:: Aim of the task ::
Every line from the one bearing "brown pawn: 0 -> 4" through the last line of the entries should be printed exactly, with no other output.

[Data items]
* * *

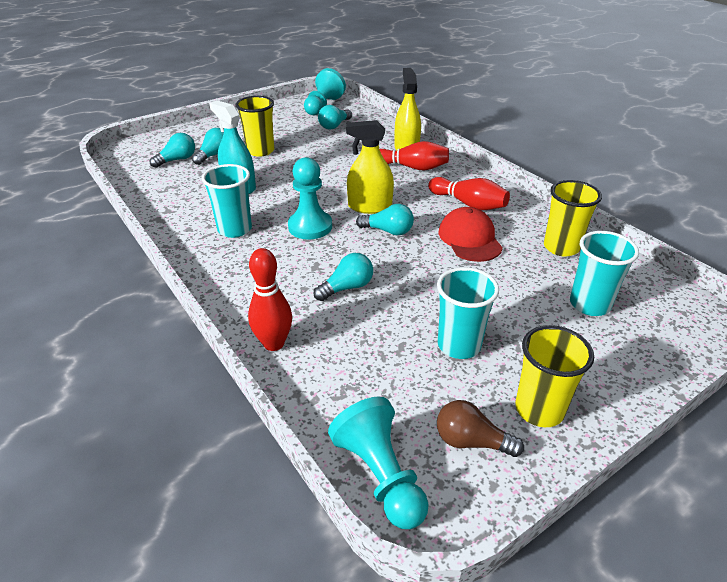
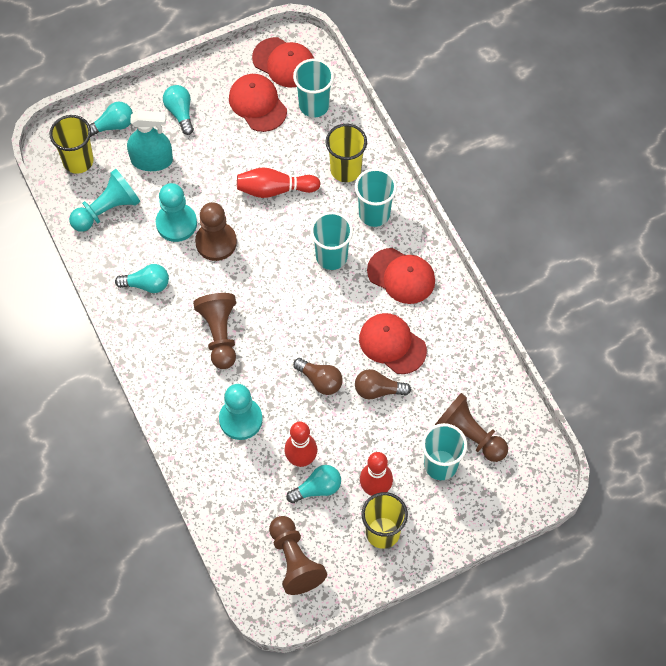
brown light bulb: 1 -> 2
brown pawn: 0 -> 4
red cap: 1 -> 4
turquoise cup: 3 -> 4
turquoise light bulb: 5 -> 4
yellow spray bottle: 2 -> 0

* * *

:: Output ::
brown pawn: 0 -> 4
red cap: 1 -> 4
turquoise cup: 3 -> 4
turquoise light bulb: 5 -> 4
yellow spray bottle: 2 -> 0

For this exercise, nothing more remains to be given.